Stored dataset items
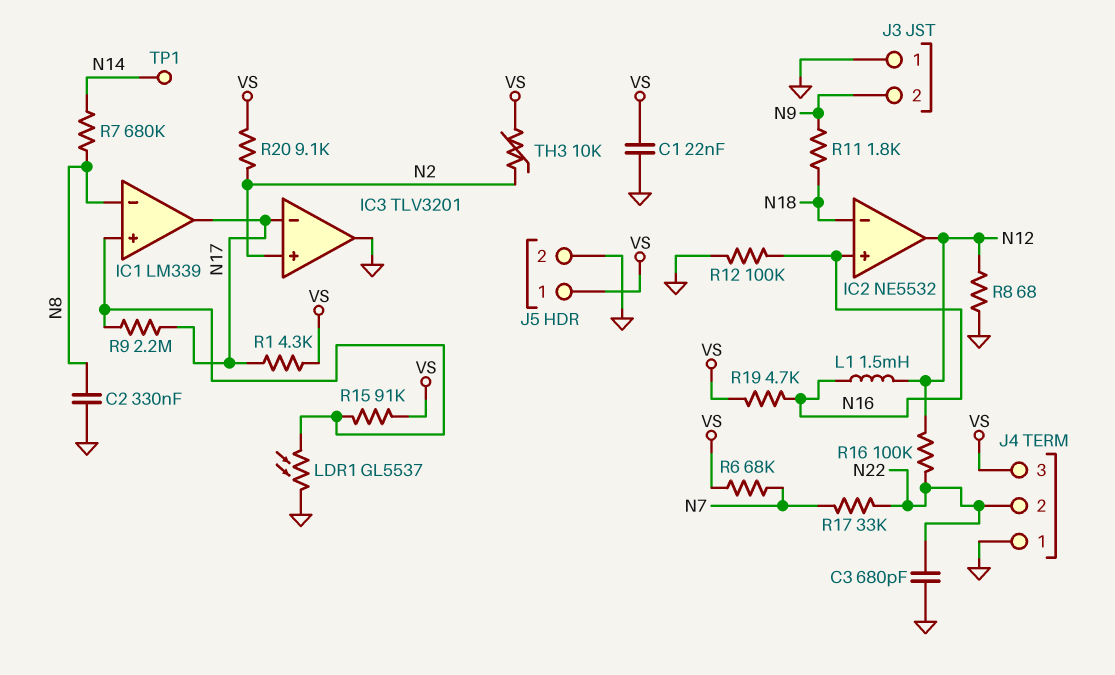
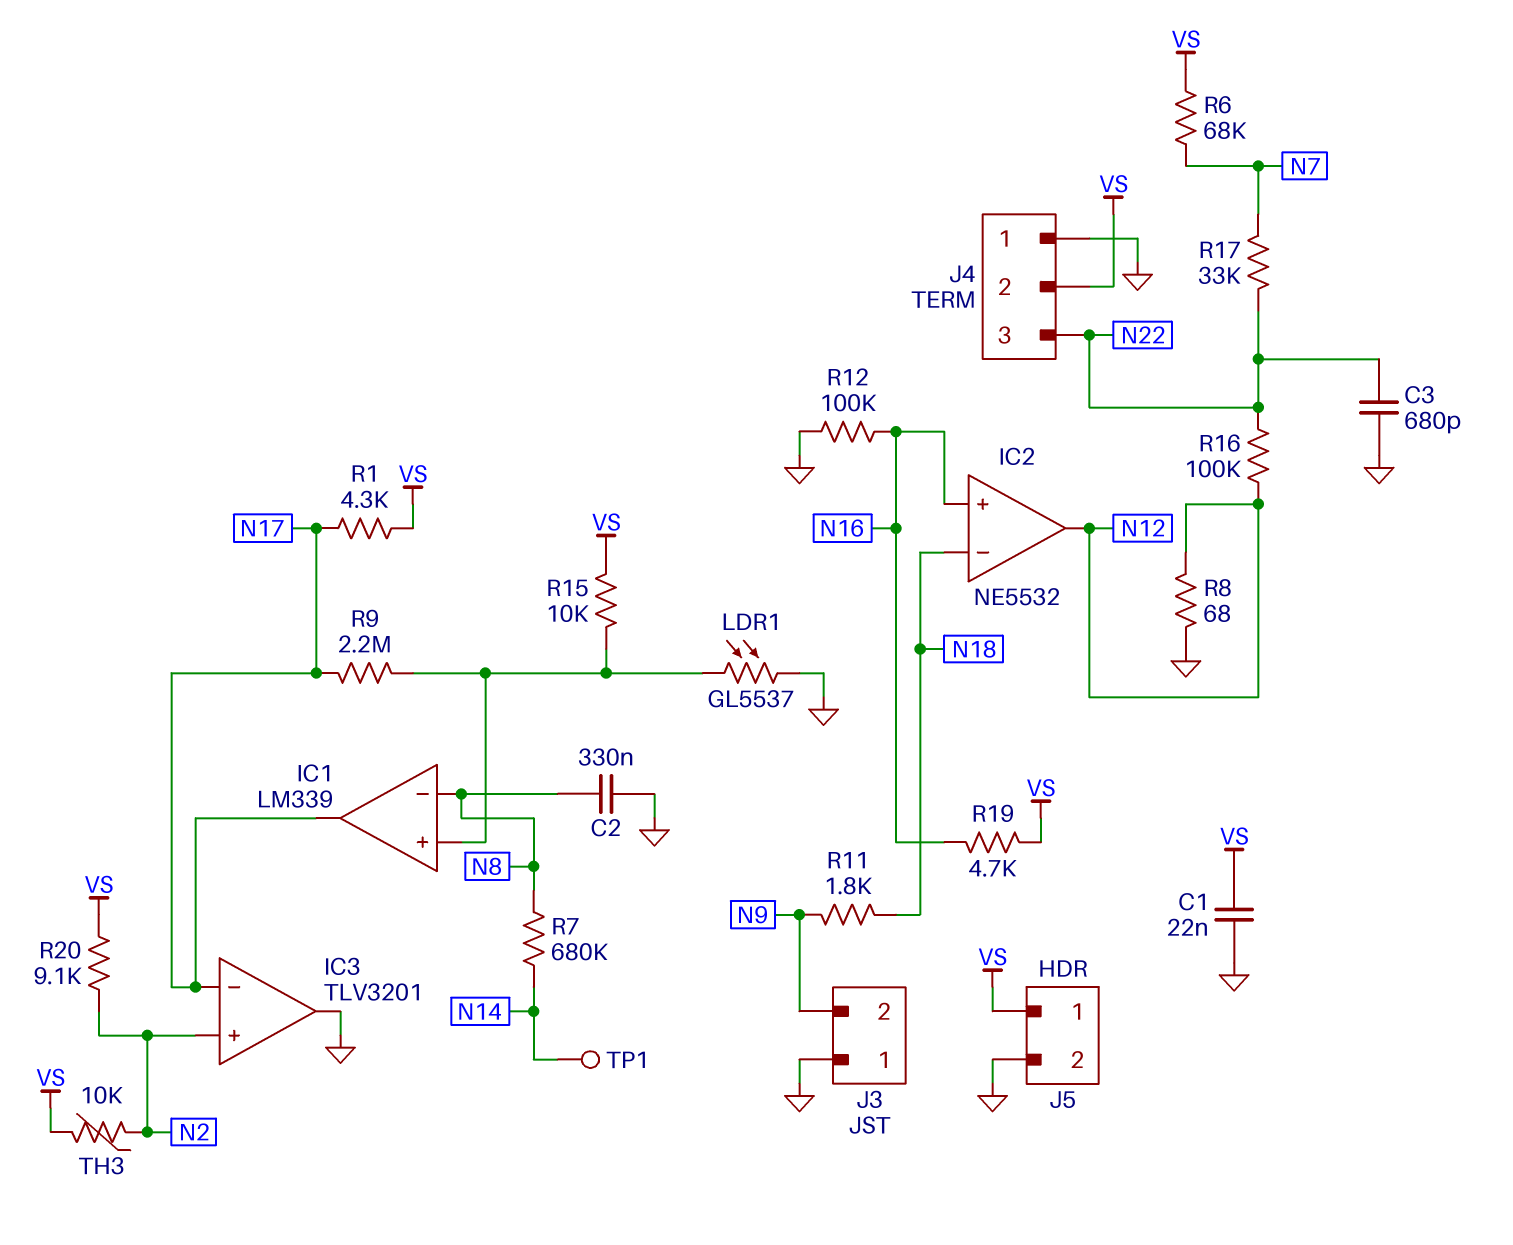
J4 pin 2: N22 -> VS
J4 pin 3: VS -> N22
L1: 1.5mH (N12, N16) -> none
R15: 91k (IC1/in+, VS) -> 10k (IC1/in+, VS)

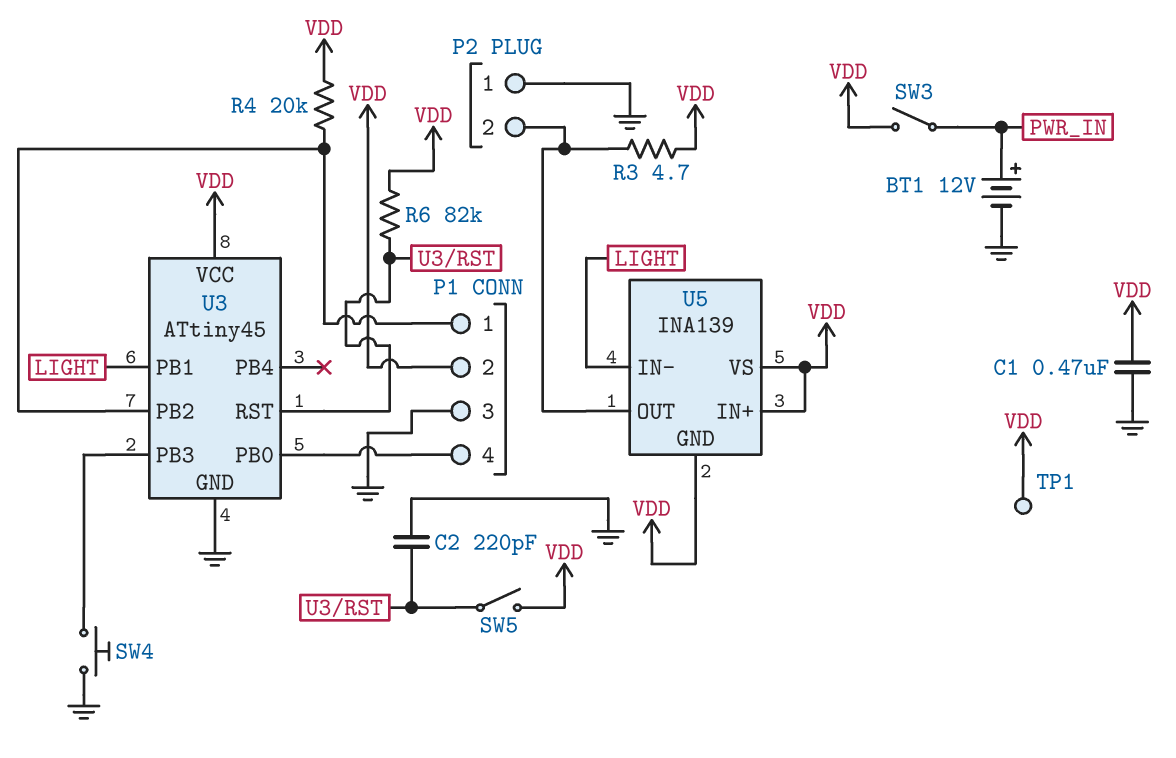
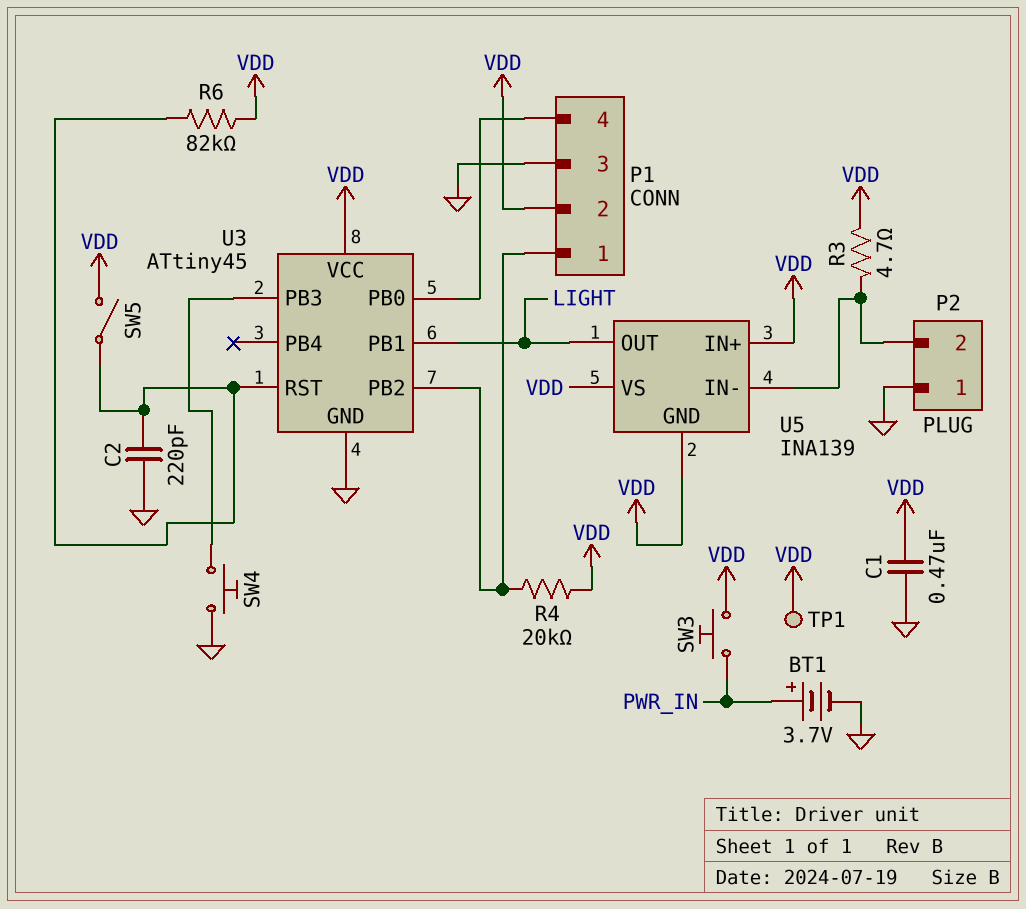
BT1: 12V (plus PWR_IN, minus GND) -> 3.7V (plus PWR_IN, minus GND)
SW3: switch (PWR_IN, VDD) -> button (PWR_IN, VDD)
U5 pin IN-: LIGHT -> P2/2
U5 pin OUT: P2/2 -> LIGHT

• **Problem**
Pictures aside, repeat each entry in full and without change.

• **Answer**
J4 pin 2: N22 -> VS
J4 pin 3: VS -> N22
L1: 1.5mH (N12, N16) -> none
R15: 91k (IC1/in+, VS) -> 10k (IC1/in+, VS)

BT1: 12V (plus PWR_IN, minus GND) -> 3.7V (plus PWR_IN, minus GND)
SW3: switch (PWR_IN, VDD) -> button (PWR_IN, VDD)
U5 pin IN-: LIGHT -> P2/2
U5 pin OUT: P2/2 -> LIGHT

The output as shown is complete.